§ **Exercise**: From the entries below, tally the lines with "grey" in them and reply with that figure only.

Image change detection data

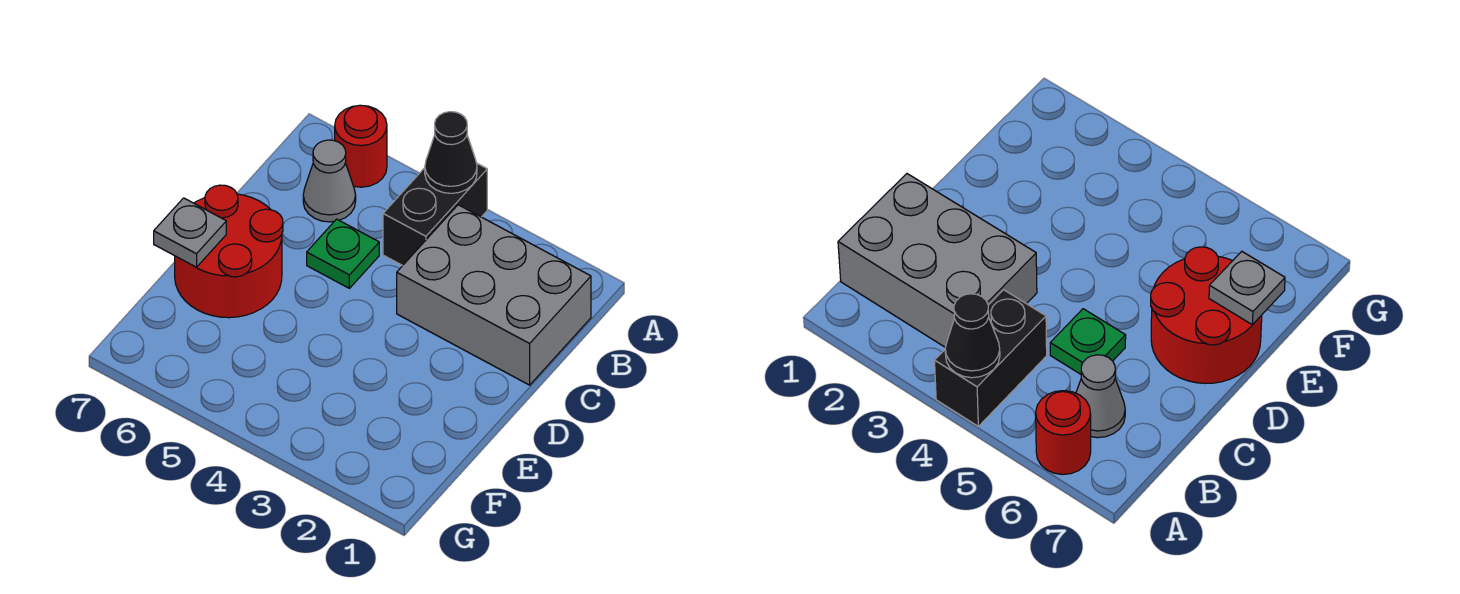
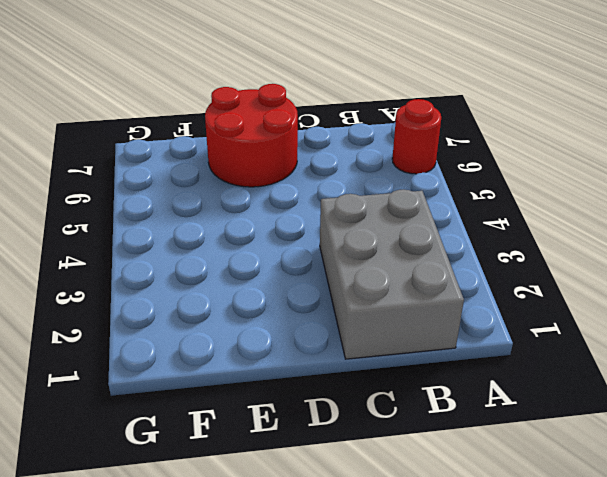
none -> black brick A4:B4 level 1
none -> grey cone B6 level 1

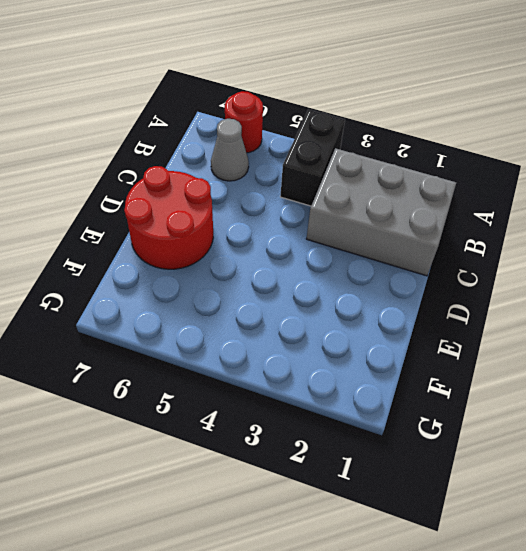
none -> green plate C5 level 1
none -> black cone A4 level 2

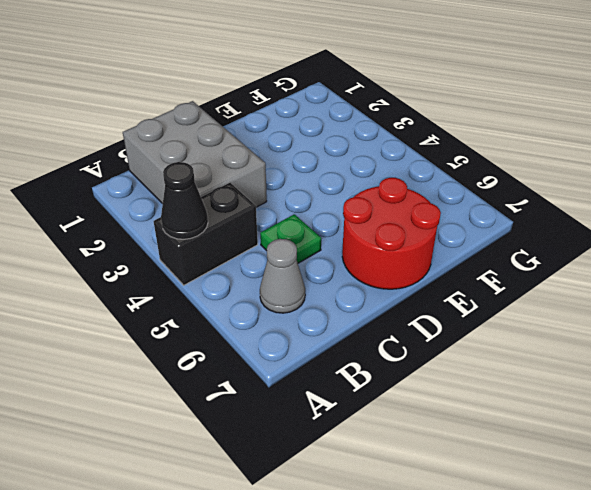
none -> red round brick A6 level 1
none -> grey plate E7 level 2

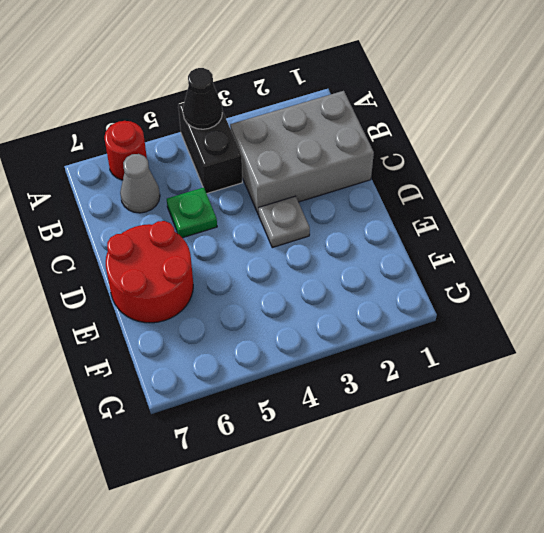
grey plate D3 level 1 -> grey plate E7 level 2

§ **Result below**: 3